> Exercise directions
Every entry below is to be copied word for word, with its pictures removed.

> Records provided
=-=-=
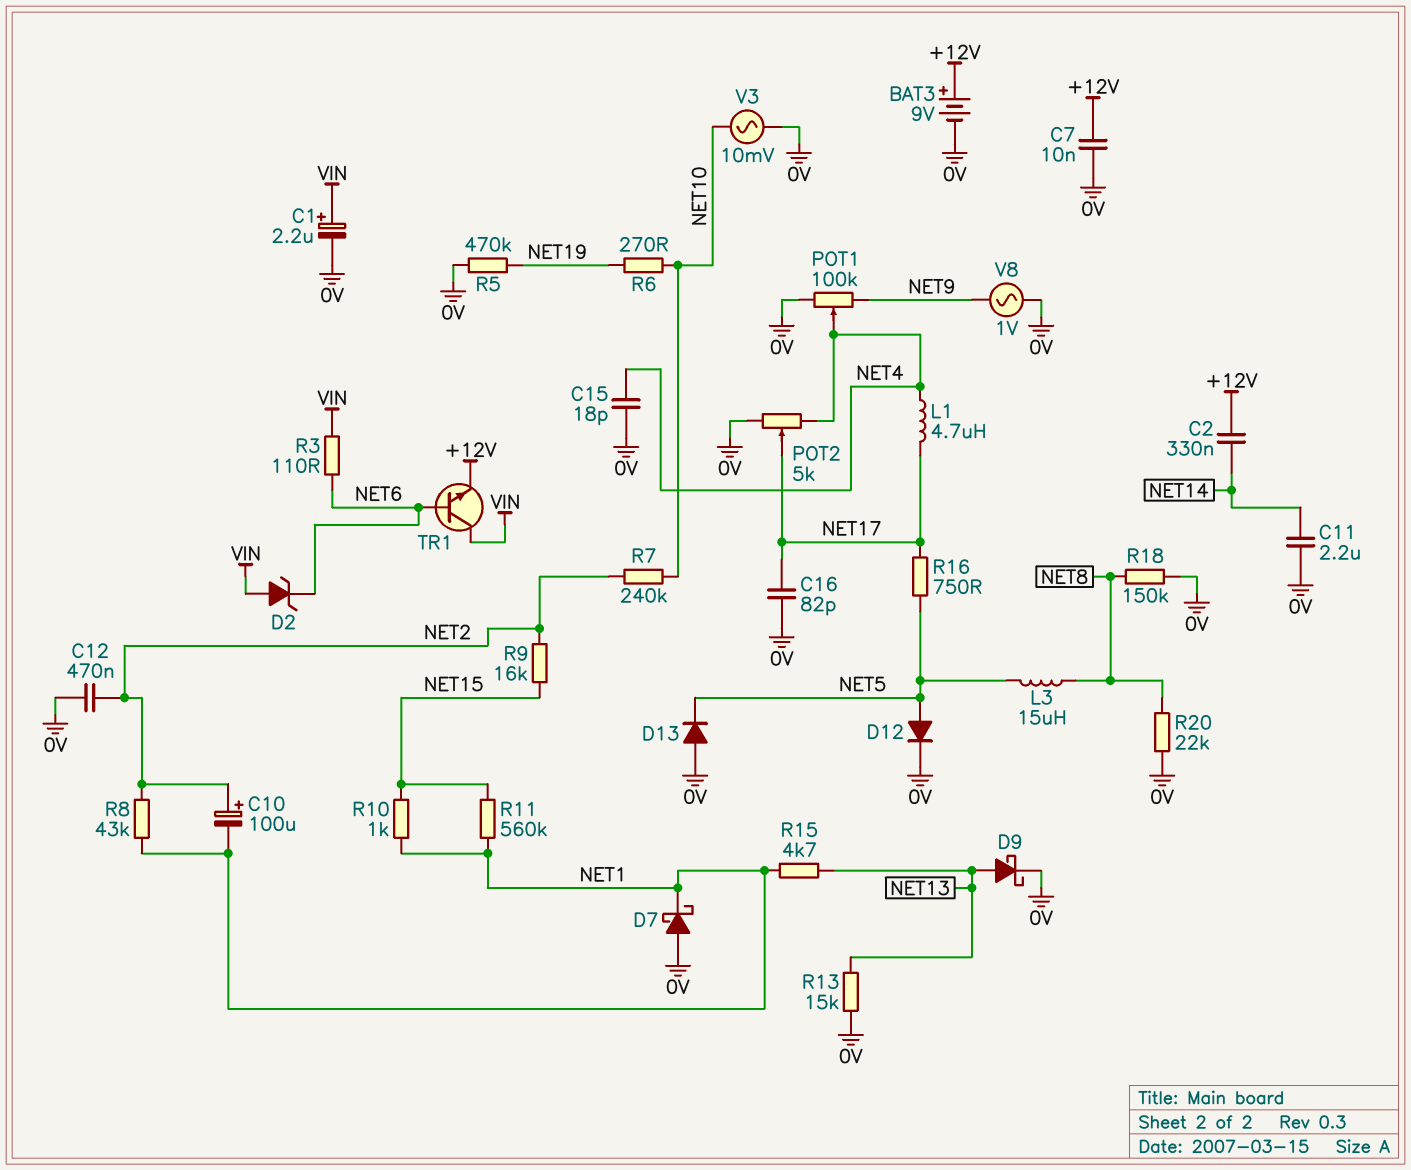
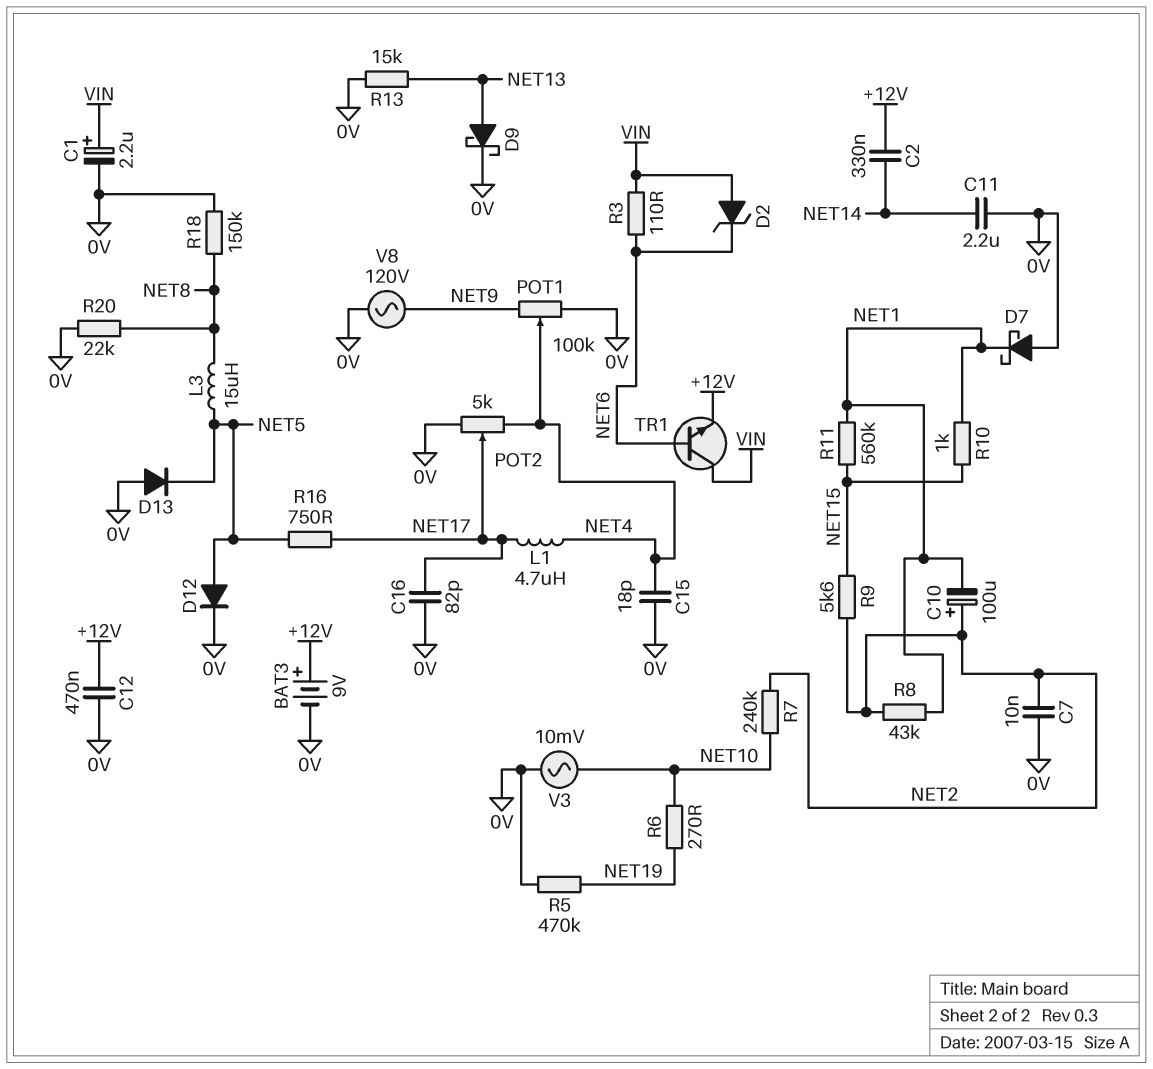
C7: 10nF (+12V, 0V) -> 10nF (0V, NET2)
C12: 470nF (0V, NET2) -> 470nF (+12V, 0V)
R9: 16k (NET2, NET15) -> 5.6k (NET2, NET15)
R15: 4.7k (NET1, NET13) -> none
V8: AC 1V (0V, NET9) -> AC 120V (0V, NET9)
=-=-=
> Answer to this task
C7: 10nF (+12V, 0V) -> 10nF (0V, NET2)
C12: 470nF (0V, NET2) -> 470nF (+12V, 0V)
R9: 16k (NET2, NET15) -> 5.6k (NET2, NET15)
R15: 4.7k (NET1, NET13) -> none
V8: AC 1V (0V, NET9) -> AC 120V (0V, NET9)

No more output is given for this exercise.